Problem details: The reply to the records below should contain exactly the lines from the line with "scarlet sandglass <674, 238, 735, 337>" through the line with "royal purple tea mug <357, 463, 474, 601>", and nothing besides.

Information shown:
================================

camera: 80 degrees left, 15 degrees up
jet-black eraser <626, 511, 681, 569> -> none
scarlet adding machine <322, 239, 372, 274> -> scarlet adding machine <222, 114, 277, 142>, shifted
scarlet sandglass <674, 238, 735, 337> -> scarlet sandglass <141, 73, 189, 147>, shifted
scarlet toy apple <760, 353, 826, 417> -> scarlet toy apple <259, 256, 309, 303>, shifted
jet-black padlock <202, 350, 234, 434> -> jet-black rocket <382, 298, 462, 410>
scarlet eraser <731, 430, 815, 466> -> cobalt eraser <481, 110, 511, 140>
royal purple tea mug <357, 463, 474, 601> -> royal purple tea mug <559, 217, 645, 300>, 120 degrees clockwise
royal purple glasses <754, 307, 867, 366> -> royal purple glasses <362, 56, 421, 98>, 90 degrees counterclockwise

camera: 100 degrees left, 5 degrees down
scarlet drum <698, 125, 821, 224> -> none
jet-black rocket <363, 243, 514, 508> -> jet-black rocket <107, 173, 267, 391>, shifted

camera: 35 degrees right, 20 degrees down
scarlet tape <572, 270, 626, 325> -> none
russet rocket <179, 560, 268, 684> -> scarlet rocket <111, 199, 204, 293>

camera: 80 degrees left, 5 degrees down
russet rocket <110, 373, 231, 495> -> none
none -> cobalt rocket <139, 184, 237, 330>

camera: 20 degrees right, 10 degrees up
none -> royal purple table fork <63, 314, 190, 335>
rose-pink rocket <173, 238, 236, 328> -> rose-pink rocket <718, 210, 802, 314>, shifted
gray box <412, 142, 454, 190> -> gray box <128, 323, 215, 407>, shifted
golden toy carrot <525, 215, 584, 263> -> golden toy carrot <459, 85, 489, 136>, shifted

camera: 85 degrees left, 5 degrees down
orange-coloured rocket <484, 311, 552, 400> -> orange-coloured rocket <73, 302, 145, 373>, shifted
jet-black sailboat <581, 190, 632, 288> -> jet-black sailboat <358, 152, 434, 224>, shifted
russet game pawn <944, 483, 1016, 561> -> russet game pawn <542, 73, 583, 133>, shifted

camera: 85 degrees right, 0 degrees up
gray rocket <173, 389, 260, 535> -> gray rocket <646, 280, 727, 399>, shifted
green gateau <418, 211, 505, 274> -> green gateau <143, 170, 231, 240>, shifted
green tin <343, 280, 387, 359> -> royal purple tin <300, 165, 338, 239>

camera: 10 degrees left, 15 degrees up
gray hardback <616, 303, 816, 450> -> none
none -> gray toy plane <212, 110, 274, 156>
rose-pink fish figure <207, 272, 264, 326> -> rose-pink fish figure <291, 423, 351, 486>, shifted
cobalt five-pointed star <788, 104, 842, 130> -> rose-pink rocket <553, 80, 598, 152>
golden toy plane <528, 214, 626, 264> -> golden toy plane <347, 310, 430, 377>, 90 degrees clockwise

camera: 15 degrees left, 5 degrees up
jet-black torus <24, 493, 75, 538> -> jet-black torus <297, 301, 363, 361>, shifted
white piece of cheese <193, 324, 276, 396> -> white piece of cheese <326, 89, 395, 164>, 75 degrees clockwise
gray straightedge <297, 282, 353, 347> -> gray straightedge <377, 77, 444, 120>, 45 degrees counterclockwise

================================

Answer to this problem:
scarlet sandglass <674, 238, 735, 337> -> scarlet sandglass <141, 73, 189, 147>, shifted
scarlet toy apple <760, 353, 826, 417> -> scarlet toy apple <259, 256, 309, 303>, shifted
jet-black padlock <202, 350, 234, 434> -> jet-black rocket <382, 298, 462, 410>
scarlet eraser <731, 430, 815, 466> -> cobalt eraser <481, 110, 511, 140>
royal purple tea mug <357, 463, 474, 601> -> royal purple tea mug <559, 217, 645, 300>, 120 degrees clockwise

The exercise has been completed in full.